START ENTRIES SUPPLIED

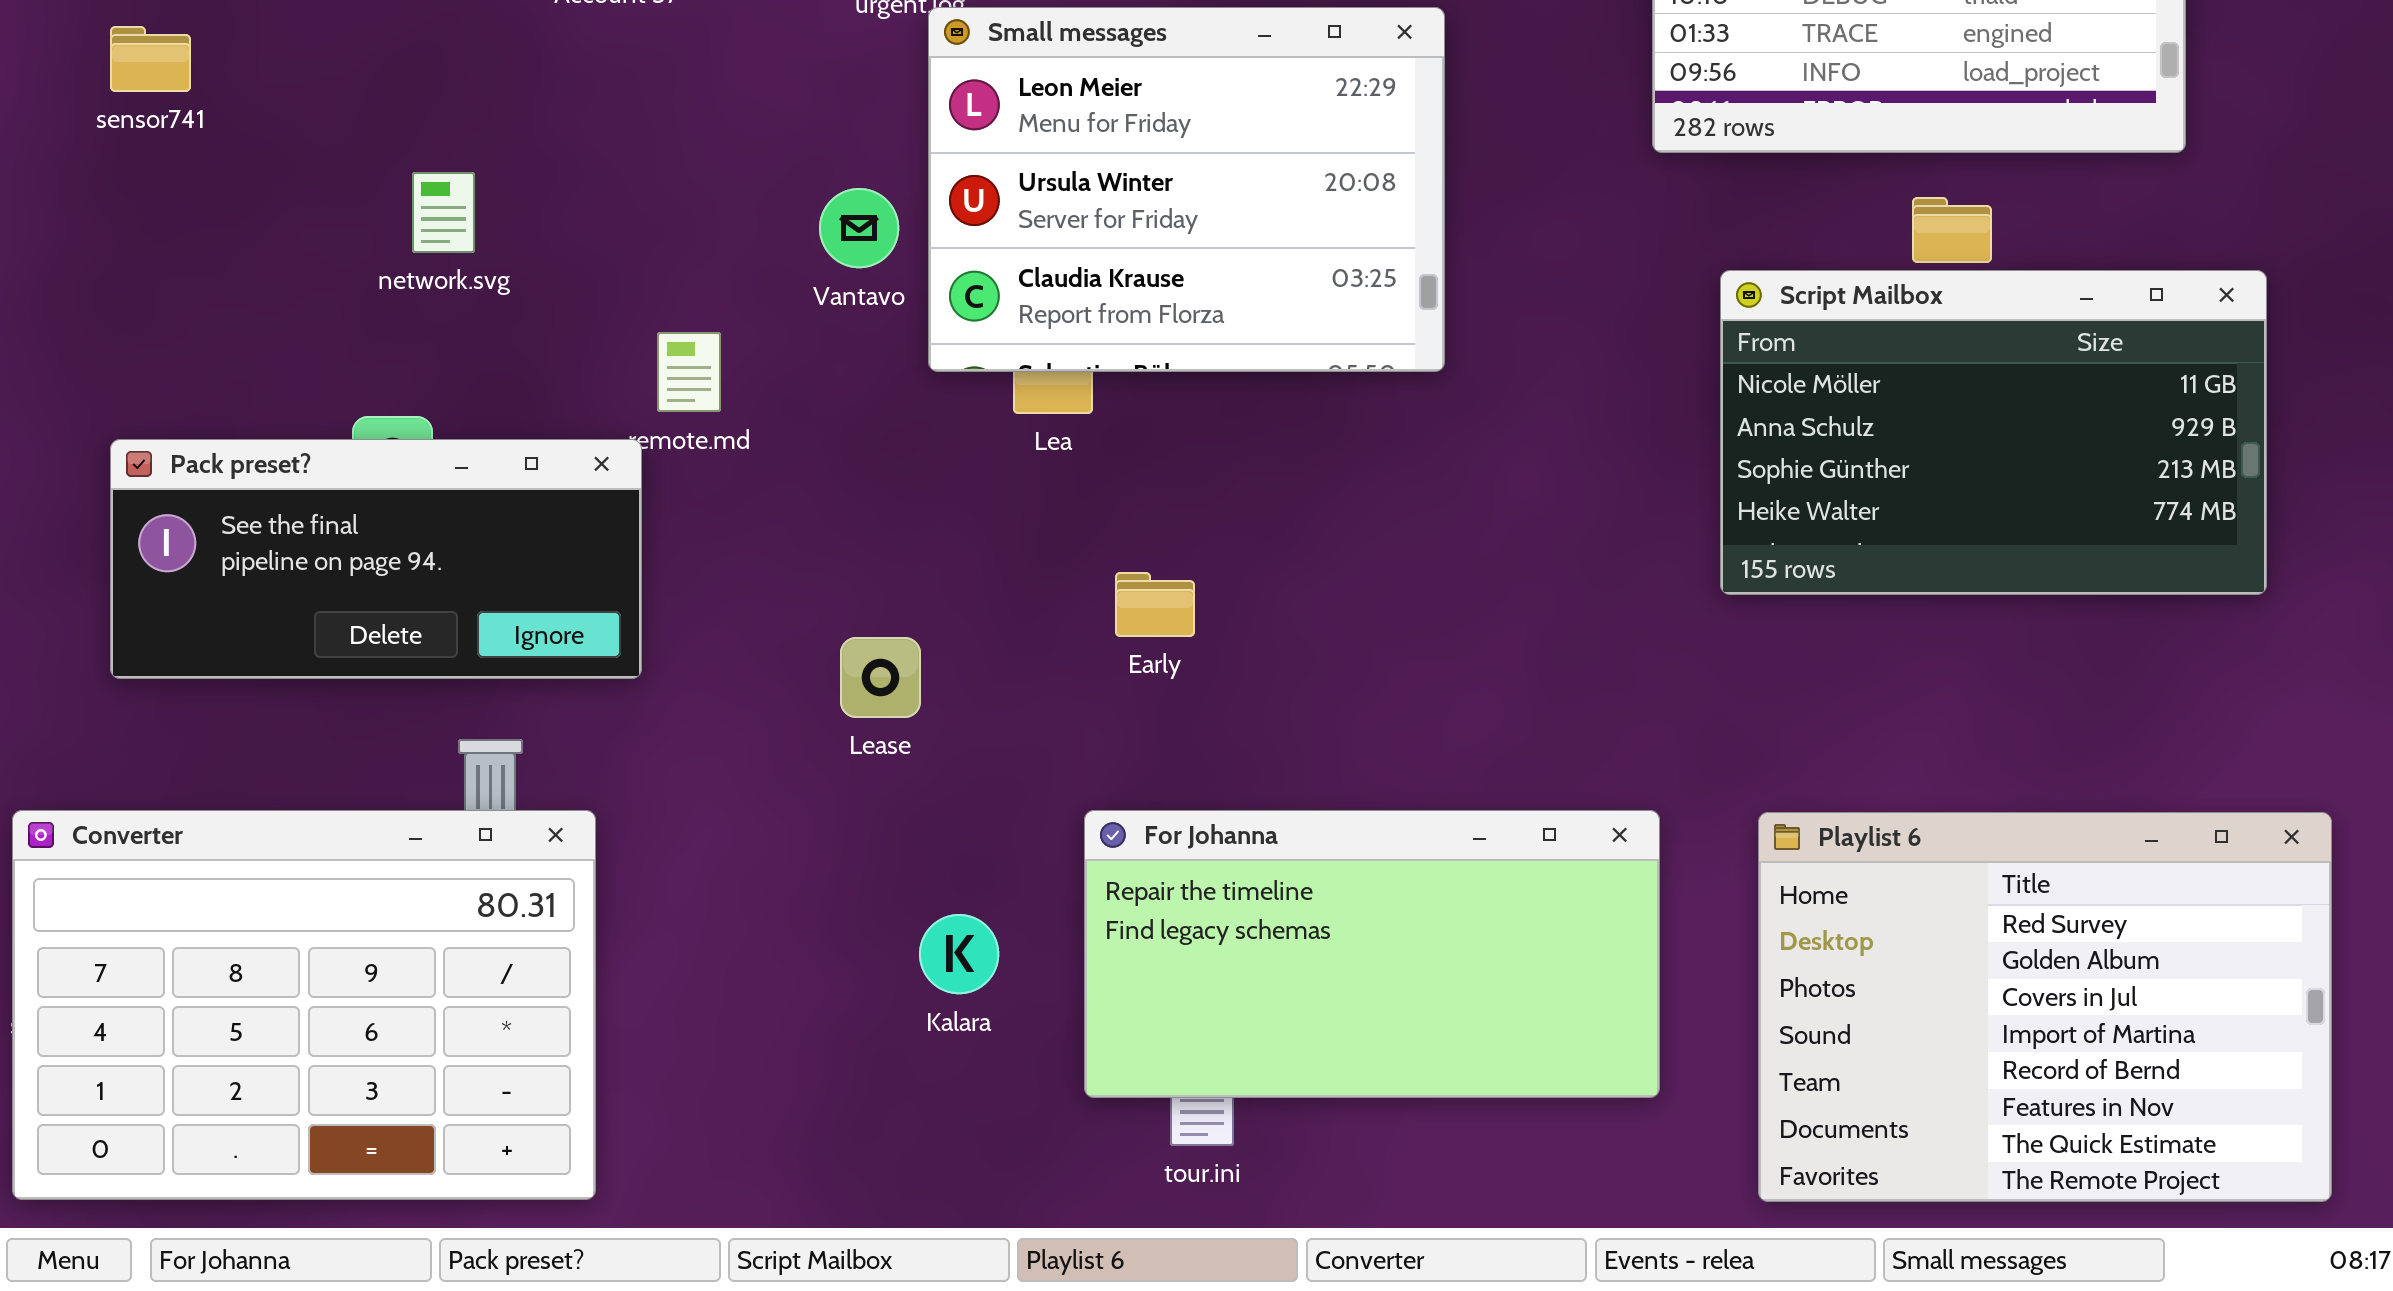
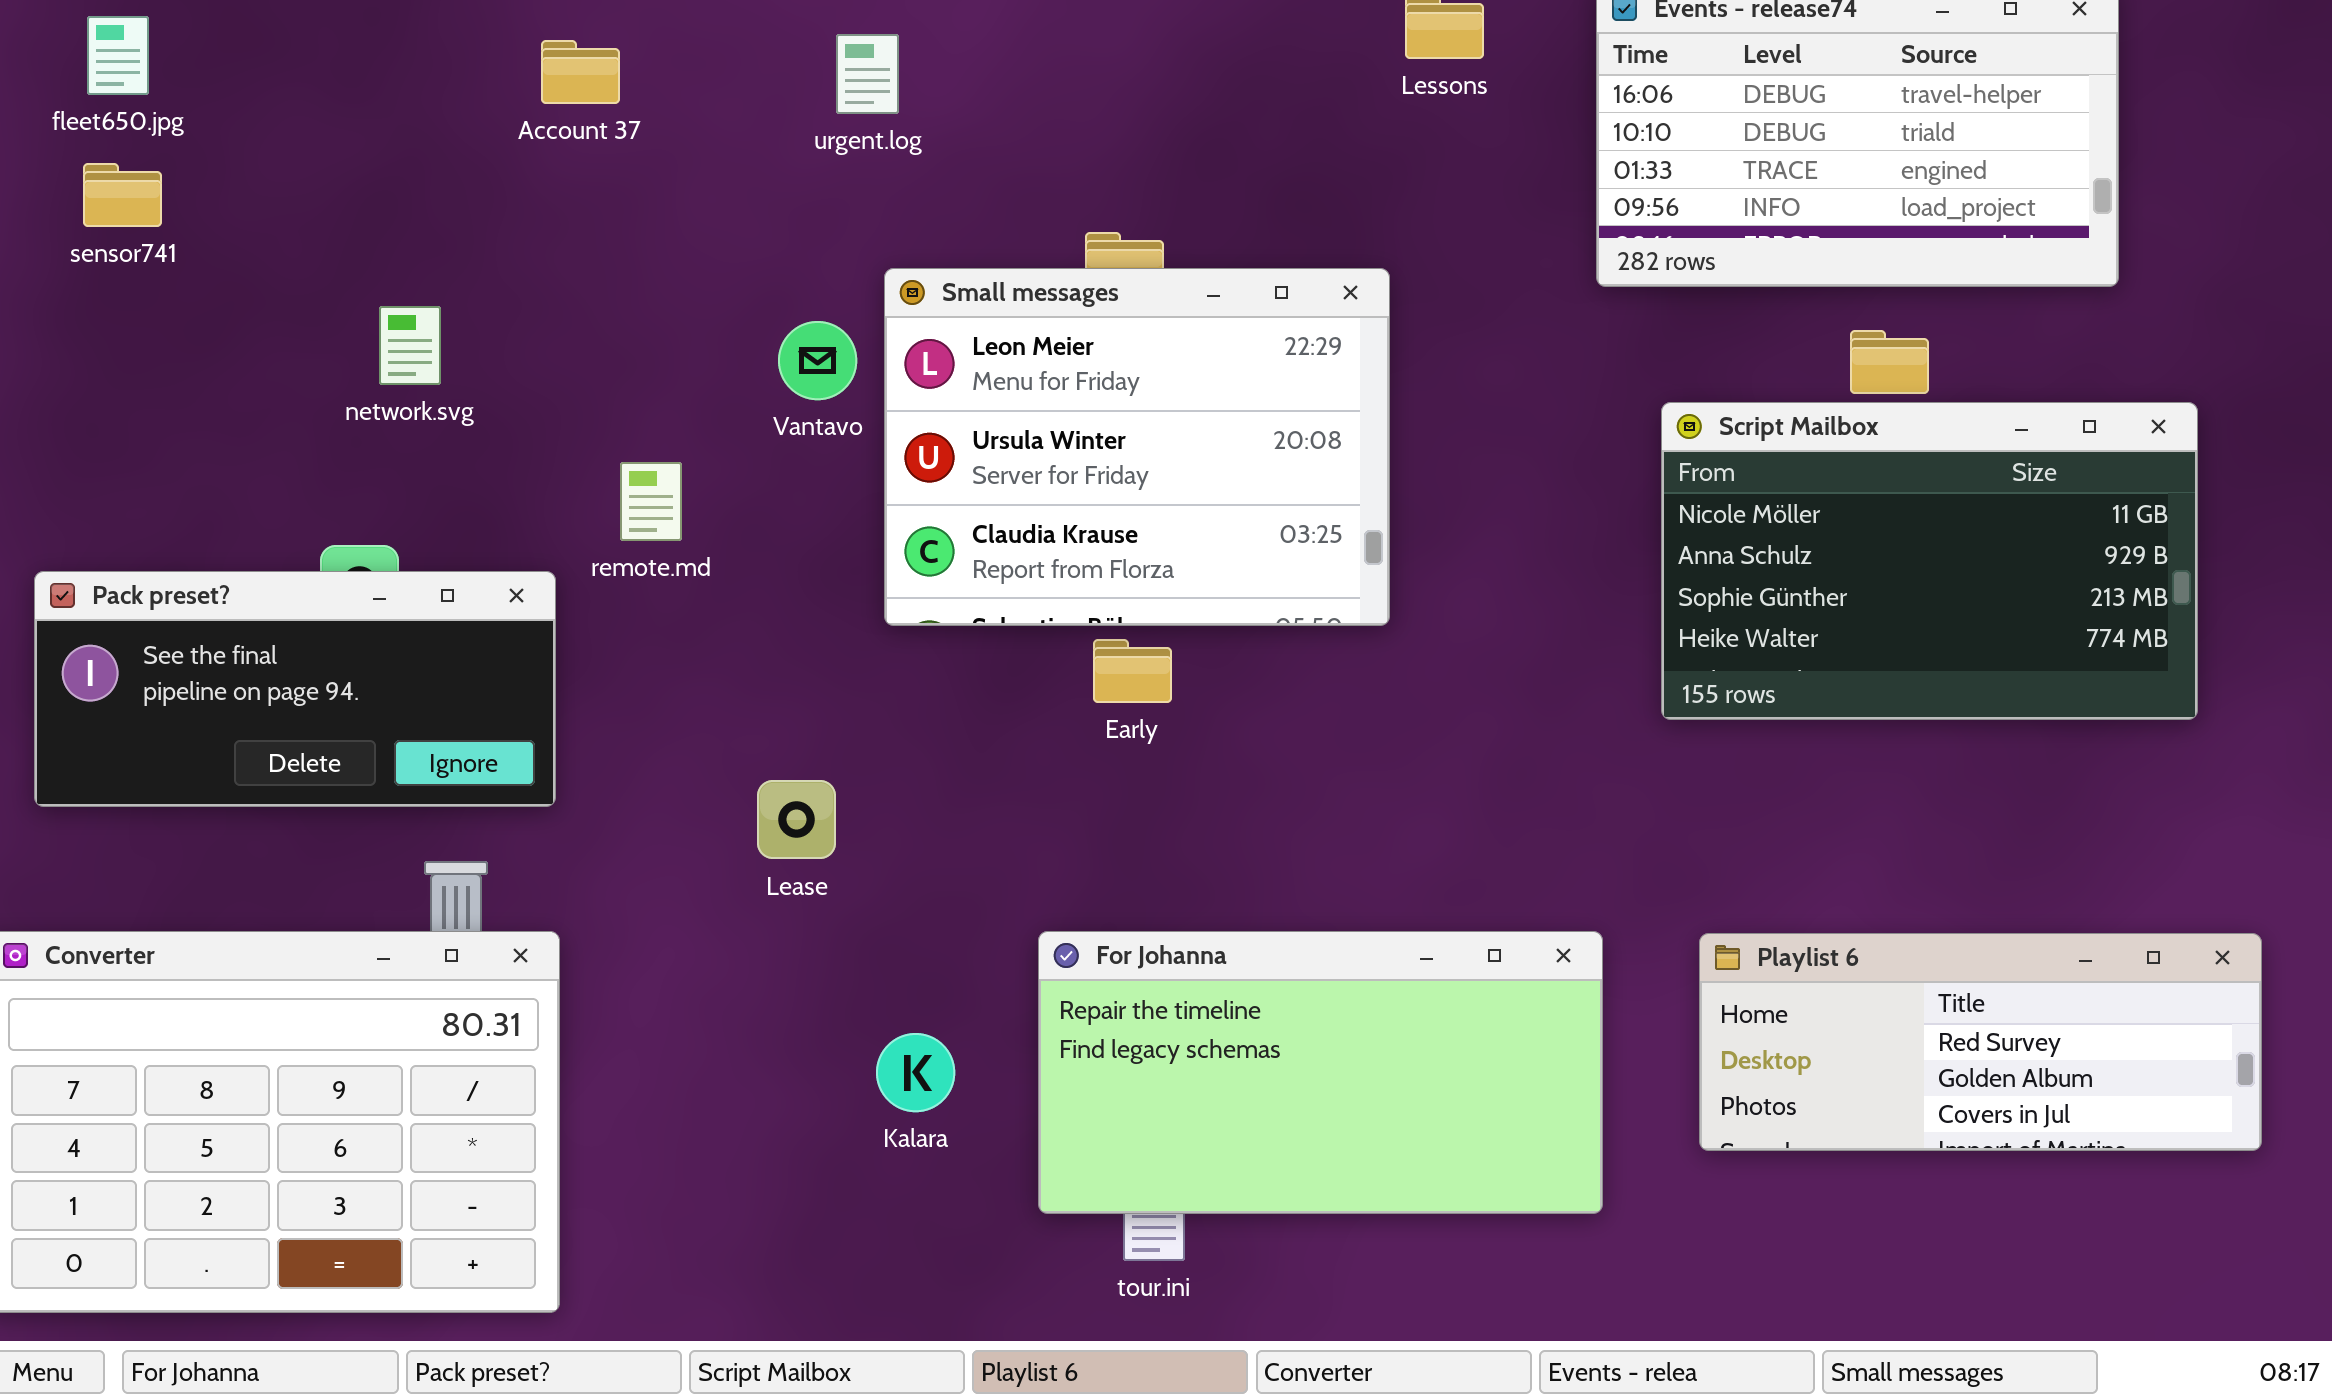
Small messages: [928,7,1445,372] -> [884,268,1390,626], moved
Pack preset?: [110,439,642,679] -> [34,571,556,807], moved
Early: [1115,572,1195,637] -> [1093,639,1172,703], moved
Lease: [840,637,921,718] -> [757,780,836,859], moved
Playlist 6: [1758,812,2332,1202] -> [1699,933,2262,1151], resized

END ENTRIES SUPPLIED

> **TASK BRIEF**
Search the material above for lines containing the string "moved", then pull them out.

> **RESULT FOR THIS EXERCISE**
Small messages: [928,7,1445,372] -> [884,268,1390,626], moved
Pack preset?: [110,439,642,679] -> [34,571,556,807], moved
Early: [1115,572,1195,637] -> [1093,639,1172,703], moved
Lease: [840,637,921,718] -> [757,780,836,859], moved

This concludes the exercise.